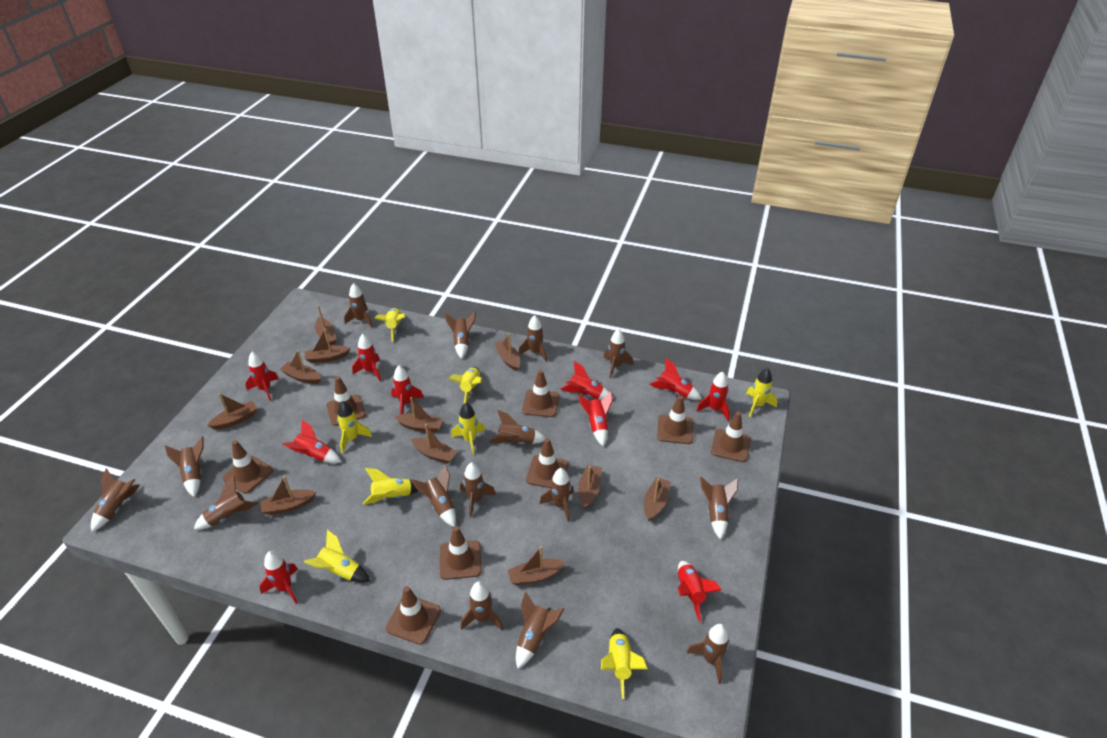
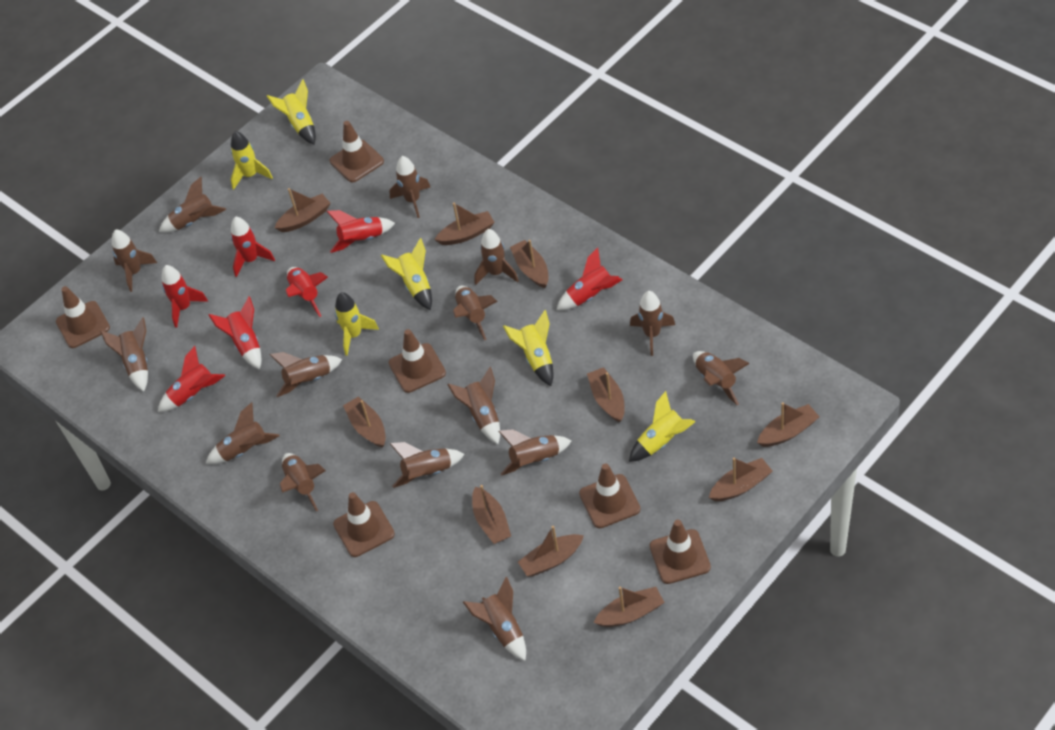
brown boat: 11 -> 10
brown traffic cone: 8 -> 6
red rocket: 10 -> 7
yellow rocket: 8 -> 6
▬▬▬
* Required action *
The response should consist only of the lines from the one containing "brown traffic cone: 8 -> 6" to the end of the material above, both included.

* Answer to the exercise *
brown traffic cone: 8 -> 6
red rocket: 10 -> 7
yellow rocket: 8 -> 6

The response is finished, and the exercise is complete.